YOUR TASK:
Reproduce verbatim the lines of the material below, starting at the line with "orange rectangle: (27, 132)" and ending at the line with "blue arrow: (153, 232)", both inclusive; skip the rest.

___ RECORDS SUPPLIED

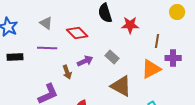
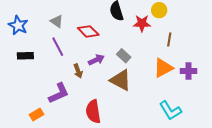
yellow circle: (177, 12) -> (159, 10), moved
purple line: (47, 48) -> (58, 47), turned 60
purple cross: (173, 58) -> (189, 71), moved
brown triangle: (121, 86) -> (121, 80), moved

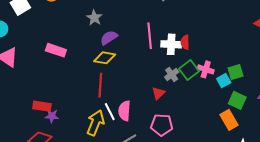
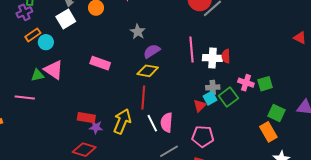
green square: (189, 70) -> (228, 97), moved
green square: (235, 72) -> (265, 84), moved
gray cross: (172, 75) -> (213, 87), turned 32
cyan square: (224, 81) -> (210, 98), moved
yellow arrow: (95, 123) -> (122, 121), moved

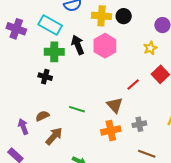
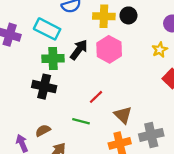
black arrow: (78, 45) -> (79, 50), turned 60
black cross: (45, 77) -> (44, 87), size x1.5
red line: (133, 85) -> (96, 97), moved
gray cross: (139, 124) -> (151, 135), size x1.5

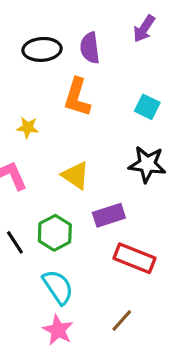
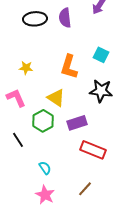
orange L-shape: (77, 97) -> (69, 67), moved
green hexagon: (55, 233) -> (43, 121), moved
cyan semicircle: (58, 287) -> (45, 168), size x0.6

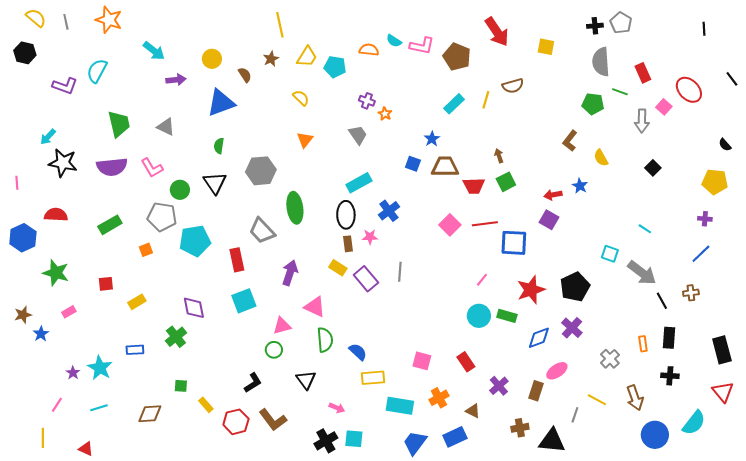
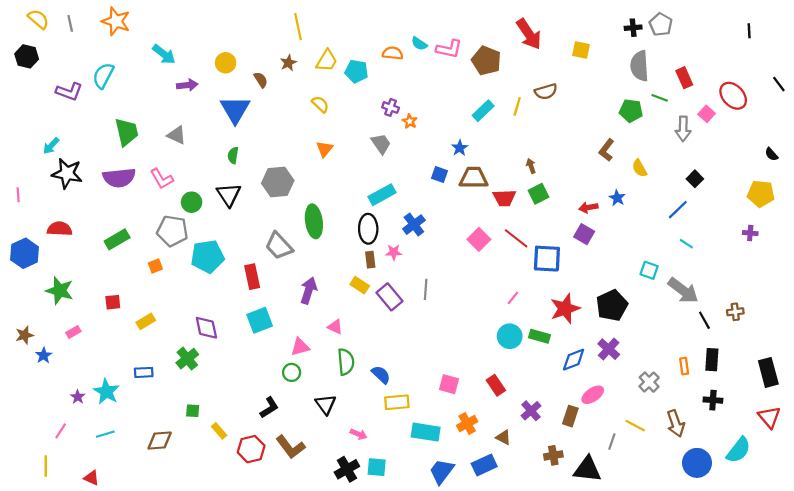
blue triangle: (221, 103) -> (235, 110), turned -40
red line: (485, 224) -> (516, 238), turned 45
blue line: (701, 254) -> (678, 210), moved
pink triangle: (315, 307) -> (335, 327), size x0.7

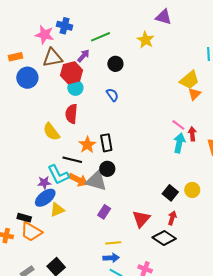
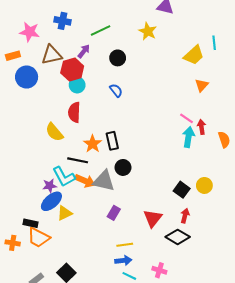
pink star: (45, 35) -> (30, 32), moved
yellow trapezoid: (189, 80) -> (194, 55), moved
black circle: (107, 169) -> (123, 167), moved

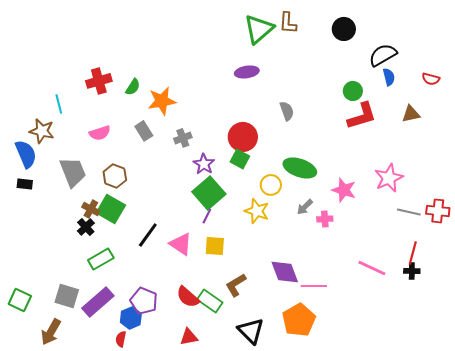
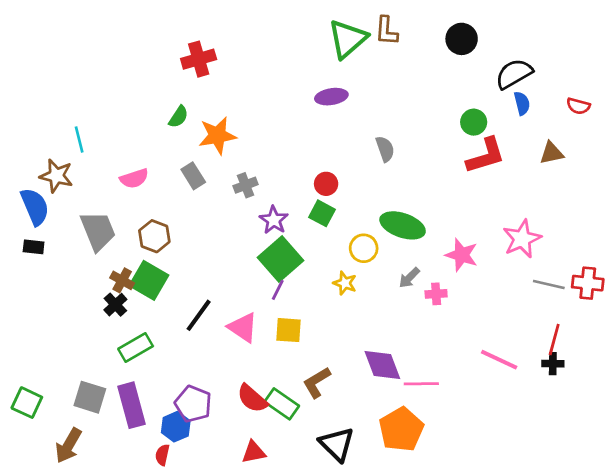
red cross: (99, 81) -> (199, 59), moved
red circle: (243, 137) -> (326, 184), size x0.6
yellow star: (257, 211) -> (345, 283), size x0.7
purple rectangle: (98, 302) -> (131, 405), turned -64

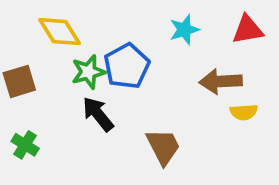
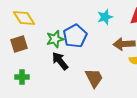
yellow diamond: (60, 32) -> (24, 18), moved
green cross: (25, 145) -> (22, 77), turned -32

______
___ RECORDS SUPPLIED

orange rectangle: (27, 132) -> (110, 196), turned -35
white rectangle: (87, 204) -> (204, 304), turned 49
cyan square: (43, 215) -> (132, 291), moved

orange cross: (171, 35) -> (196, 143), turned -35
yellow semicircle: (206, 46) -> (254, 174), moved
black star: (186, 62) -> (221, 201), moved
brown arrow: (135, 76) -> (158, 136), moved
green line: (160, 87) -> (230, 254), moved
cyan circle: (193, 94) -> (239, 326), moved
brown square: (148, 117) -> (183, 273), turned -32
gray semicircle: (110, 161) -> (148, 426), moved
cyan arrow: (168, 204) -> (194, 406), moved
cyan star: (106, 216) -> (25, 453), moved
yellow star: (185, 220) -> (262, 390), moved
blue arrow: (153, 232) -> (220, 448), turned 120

______

RESULT OF THE EXERCISE:
orange rectangle: (27, 132) -> (110, 196), turned -35
white rectangle: (87, 204) -> (204, 304), turned 49
cyan square: (43, 215) -> (132, 291), moved

orange cross: (171, 35) -> (196, 143), turned -35
yellow semicircle: (206, 46) -> (254, 174), moved
black star: (186, 62) -> (221, 201), moved
brown arrow: (135, 76) -> (158, 136), moved
green line: (160, 87) -> (230, 254), moved
cyan circle: (193, 94) -> (239, 326), moved
brown square: (148, 117) -> (183, 273), turned -32
gray semicircle: (110, 161) -> (148, 426), moved
cyan arrow: (168, 204) -> (194, 406), moved
cyan star: (106, 216) -> (25, 453), moved
yellow star: (185, 220) -> (262, 390), moved
blue arrow: (153, 232) -> (220, 448), turned 120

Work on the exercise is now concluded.